═══ DATA RECORDS ═══

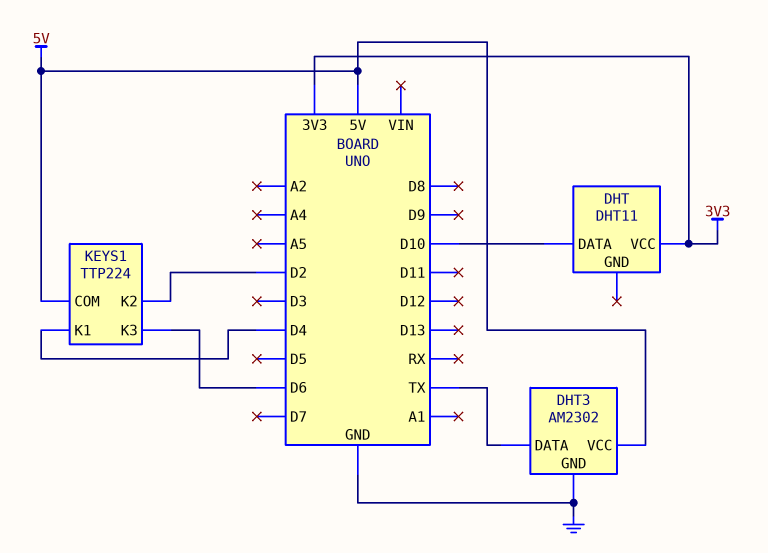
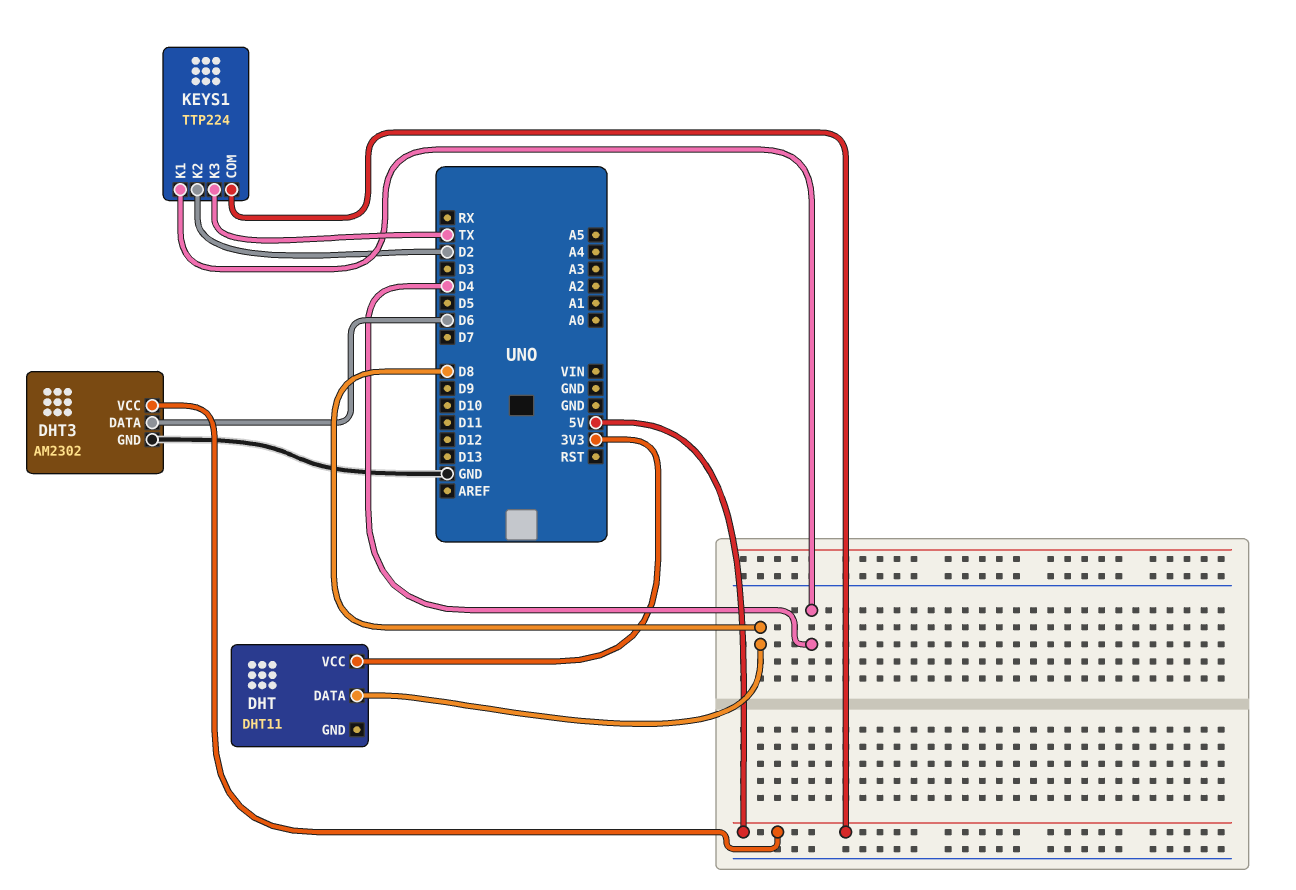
DHT pin DATA: D10 -> D8
DHT3 pin DATA: TX -> D6
KEYS1 pin K3: D6 -> TX

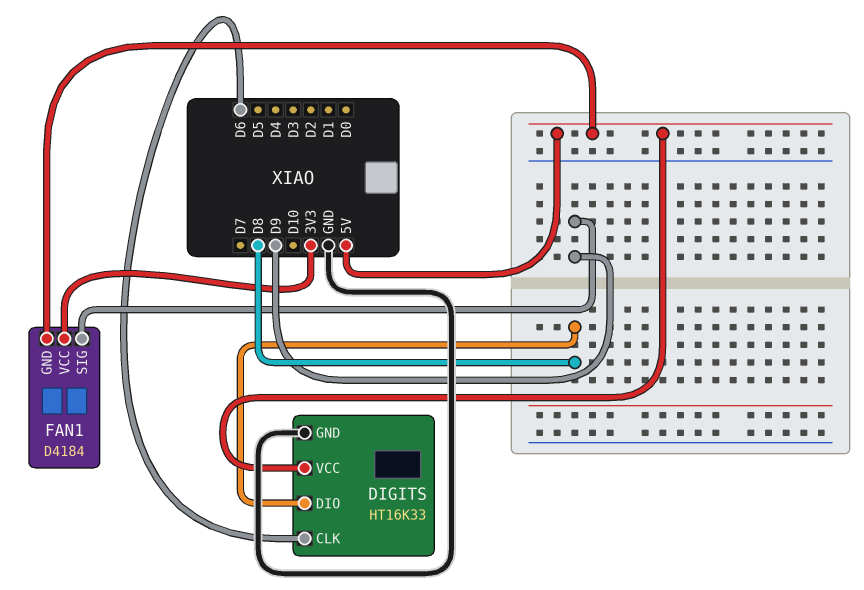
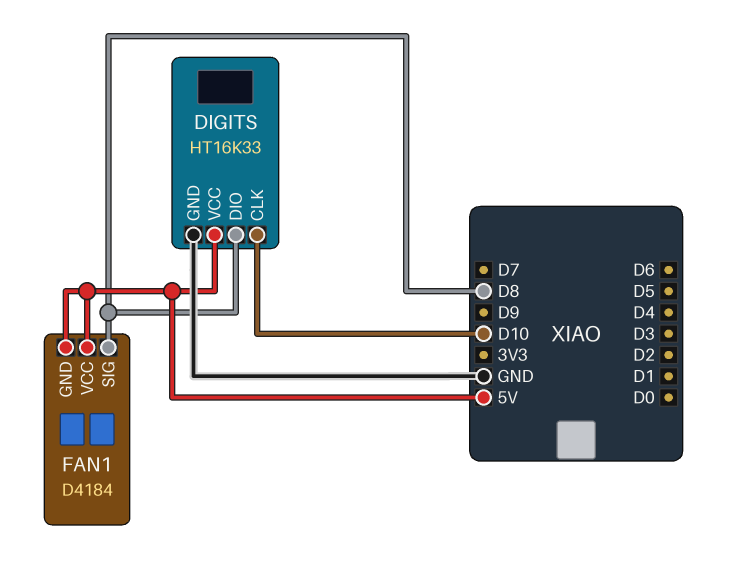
DIGITS pin CLK: D6 -> D10
FAN1 pin SIG: D9 -> D8
FAN1 pin VCC: 3V3 -> 5V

═══

WHAT YOU NEED TO DO: From the line that contains "KEYS1 pin K3: D6 -> TX" down to the last line of the entries above, copy every line exactly and leave out the pictures.

ANSWER TO THIS TASK:
KEYS1 pin K3: D6 -> TX

DIGITS pin CLK: D6 -> D10
FAN1 pin SIG: D9 -> D8
FAN1 pin VCC: 3V3 -> 5V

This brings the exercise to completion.